* **WHAT YOU HAVE TO DO**: In the entries below, find every line with the string "cyan" and copy it.

* **DATA TO USE**:
********************

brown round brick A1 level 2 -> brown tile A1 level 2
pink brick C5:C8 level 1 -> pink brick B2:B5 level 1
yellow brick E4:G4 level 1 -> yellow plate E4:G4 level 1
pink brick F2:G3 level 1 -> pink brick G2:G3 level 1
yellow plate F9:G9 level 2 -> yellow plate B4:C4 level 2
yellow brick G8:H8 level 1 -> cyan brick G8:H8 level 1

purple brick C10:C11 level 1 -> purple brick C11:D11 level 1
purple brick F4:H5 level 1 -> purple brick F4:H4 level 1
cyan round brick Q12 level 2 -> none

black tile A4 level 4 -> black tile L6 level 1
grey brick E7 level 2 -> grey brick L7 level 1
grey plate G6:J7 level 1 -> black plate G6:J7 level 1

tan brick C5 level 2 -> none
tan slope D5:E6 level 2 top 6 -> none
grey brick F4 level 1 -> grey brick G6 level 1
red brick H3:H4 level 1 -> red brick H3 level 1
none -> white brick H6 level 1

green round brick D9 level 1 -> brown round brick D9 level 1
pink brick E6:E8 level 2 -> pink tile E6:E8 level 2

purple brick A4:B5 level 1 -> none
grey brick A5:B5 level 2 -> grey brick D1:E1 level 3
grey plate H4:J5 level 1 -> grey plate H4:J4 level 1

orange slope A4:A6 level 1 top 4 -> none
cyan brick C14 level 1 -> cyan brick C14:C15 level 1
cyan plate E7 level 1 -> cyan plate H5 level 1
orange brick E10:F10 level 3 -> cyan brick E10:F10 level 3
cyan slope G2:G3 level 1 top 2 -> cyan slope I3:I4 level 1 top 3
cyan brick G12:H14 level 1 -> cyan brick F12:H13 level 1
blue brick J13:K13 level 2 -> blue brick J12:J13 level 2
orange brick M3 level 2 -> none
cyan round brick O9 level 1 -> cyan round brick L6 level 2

********************

* **ANSWER FOR THIS EXERCISE**:
yellow brick G8:H8 level 1 -> cyan brick G8:H8 level 1
cyan round brick Q12 level 2 -> none
cyan brick C14 level 1 -> cyan brick C14:C15 level 1
cyan plate E7 level 1 -> cyan plate H5 level 1
orange brick E10:F10 level 3 -> cyan brick E10:F10 level 3
cyan slope G2:G3 level 1 top 2 -> cyan slope I3:I4 level 1 top 3
cyan brick G12:H14 level 1 -> cyan brick F12:H13 level 1
cyan round brick O9 level 1 -> cyan round brick L6 level 2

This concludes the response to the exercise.